Required work: Please filter the data below down to the lines holding the string "battery".

+ + + +

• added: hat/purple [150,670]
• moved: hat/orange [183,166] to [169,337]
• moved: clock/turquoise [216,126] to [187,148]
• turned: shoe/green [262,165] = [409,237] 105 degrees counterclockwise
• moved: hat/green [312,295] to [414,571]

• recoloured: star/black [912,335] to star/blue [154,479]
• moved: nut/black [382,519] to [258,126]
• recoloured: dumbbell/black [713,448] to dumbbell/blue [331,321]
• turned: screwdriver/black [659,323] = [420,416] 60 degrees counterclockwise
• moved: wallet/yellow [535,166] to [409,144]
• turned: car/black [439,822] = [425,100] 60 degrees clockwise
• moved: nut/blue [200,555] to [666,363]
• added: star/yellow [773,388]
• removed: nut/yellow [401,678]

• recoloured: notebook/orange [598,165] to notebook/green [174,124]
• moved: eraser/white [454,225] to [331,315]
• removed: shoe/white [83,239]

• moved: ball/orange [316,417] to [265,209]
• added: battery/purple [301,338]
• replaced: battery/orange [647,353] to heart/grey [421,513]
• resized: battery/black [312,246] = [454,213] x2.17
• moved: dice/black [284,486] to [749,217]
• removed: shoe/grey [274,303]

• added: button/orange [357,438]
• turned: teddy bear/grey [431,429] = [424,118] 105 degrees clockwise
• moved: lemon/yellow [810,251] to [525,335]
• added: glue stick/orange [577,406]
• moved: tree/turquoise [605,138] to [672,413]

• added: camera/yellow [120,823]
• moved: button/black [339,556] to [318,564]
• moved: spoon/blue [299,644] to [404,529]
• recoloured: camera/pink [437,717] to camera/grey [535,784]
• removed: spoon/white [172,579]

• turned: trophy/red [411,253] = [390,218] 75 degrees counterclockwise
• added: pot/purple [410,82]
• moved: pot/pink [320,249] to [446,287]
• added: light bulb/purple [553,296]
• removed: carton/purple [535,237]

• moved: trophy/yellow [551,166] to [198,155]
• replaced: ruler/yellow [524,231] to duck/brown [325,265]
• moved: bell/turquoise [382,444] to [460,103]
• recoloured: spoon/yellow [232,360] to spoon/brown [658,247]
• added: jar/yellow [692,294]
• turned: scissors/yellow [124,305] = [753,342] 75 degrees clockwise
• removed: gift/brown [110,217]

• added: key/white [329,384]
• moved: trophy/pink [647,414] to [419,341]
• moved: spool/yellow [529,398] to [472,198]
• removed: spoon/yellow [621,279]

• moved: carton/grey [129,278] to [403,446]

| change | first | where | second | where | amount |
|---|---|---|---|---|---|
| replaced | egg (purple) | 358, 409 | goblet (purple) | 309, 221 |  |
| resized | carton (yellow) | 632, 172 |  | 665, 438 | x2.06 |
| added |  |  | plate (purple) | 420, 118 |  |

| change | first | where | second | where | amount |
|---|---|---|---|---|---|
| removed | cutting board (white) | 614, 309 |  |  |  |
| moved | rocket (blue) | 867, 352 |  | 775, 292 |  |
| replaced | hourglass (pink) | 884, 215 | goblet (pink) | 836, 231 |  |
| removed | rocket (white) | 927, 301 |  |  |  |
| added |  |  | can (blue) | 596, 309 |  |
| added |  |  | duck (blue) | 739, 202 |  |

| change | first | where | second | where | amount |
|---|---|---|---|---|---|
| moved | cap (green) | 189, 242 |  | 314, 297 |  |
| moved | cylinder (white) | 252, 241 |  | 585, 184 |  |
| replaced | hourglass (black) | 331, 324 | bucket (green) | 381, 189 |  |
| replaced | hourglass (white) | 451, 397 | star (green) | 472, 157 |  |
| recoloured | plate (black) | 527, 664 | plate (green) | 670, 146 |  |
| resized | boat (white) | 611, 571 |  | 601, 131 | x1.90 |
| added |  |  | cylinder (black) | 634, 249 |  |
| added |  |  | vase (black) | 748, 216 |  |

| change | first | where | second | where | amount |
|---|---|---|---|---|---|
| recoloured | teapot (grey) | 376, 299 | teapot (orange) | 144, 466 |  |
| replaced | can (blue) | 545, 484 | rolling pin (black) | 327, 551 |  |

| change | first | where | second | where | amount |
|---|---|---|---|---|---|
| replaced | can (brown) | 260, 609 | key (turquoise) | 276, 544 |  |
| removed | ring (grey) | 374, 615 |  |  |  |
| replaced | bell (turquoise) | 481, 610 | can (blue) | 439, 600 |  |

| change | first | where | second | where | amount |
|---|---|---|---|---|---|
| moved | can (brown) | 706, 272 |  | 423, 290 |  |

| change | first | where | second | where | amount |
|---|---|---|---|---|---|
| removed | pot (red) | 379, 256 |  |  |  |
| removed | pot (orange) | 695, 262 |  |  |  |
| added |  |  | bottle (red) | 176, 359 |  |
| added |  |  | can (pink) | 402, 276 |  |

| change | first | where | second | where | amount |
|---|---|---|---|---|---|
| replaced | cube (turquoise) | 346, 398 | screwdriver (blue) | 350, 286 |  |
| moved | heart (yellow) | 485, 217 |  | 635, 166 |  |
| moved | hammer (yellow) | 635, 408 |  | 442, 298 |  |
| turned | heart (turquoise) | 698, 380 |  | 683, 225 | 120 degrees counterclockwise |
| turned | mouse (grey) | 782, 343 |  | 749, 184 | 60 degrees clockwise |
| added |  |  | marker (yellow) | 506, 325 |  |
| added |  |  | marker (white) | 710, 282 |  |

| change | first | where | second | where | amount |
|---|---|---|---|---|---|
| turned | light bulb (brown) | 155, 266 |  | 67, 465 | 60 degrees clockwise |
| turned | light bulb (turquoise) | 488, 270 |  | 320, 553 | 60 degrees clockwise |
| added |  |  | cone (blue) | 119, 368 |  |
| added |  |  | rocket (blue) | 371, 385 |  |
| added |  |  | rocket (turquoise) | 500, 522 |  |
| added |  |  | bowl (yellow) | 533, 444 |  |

+ + + +

Expected output:
• added: battery/purple [301,338]
• replaced: battery/orange [647,353] to heart/grey [421,513]
• resized: battery/black [312,246] = [454,213] x2.17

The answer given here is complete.